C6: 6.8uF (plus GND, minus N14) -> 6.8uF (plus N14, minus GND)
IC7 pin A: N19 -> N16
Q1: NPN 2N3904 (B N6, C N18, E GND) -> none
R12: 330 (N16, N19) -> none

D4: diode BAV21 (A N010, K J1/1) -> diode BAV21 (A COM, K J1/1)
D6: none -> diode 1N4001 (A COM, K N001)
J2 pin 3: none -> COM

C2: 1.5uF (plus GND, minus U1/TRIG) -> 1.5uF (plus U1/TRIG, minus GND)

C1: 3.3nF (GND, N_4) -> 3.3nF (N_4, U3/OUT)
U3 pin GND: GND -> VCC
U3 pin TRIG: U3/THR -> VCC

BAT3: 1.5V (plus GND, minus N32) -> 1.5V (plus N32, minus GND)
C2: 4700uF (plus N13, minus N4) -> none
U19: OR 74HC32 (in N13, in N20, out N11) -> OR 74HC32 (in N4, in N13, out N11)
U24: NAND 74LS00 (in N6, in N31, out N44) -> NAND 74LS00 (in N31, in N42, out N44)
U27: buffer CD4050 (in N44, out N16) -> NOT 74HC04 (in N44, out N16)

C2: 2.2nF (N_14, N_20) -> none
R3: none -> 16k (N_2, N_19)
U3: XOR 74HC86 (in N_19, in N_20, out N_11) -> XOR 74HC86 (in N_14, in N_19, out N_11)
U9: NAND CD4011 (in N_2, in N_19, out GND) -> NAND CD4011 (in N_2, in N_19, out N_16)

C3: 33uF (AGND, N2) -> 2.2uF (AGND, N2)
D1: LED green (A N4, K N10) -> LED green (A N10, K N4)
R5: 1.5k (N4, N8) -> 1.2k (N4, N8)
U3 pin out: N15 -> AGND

^^^^^^^^^^^^^^^^

* **Activity**
Each entry needs to be copied out exactly as written.

* **Response area**
C6: 6.8uF (plus GND, minus N14) -> 6.8uF (plus N14, minus GND)
IC7 pin A: N19 -> N16
Q1: NPN 2N3904 (B N6, C N18, E GND) -> none
R12: 330 (N16, N19) -> none

D4: diode BAV21 (A N010, K J1/1) -> diode BAV21 (A COM, K J1/1)
D6: none -> diode 1N4001 (A COM, K N001)
J2 pin 3: none -> COM

C2: 1.5uF (plus GND, minus U1/TRIG) -> 1.5uF (plus U1/TRIG, minus GND)

C1: 3.3nF (GND, N_4) -> 3.3nF (N_4, U3/OUT)
U3 pin GND: GND -> VCC
U3 pin TRIG: U3/THR -> VCC

BAT3: 1.5V (plus GND, minus N32) -> 1.5V (plus N32, minus GND)
C2: 4700uF (plus N13, minus N4) -> none
U19: OR 74HC32 (in N13, in N20, out N11) -> OR 74HC32 (in N4, in N13, out N11)
U24: NAND 74LS00 (in N6, in N31, out N44) -> NAND 74LS00 (in N31, in N42, out N44)
U27: buffer CD4050 (in N44, out N16) -> NOT 74HC04 (in N44, out N16)

C2: 2.2nF (N_14, N_20) -> none
R3: none -> 16k (N_2, N_19)
U3: XOR 74HC86 (in N_19, in N_20, out N_11) -> XOR 74HC86 (in N_14, in N_19, out N_11)
U9: NAND CD4011 (in N_2, in N_19, out GND) -> NAND CD4011 (in N_2, in N_19, out N_16)

C3: 33uF (AGND, N2) -> 2.2uF (AGND, N2)
D1: LED green (A N4, K N10) -> LED green (A N10, K N4)
R5: 1.5k (N4, N8) -> 1.2k (N4, N8)
U3 pin out: N15 -> AGND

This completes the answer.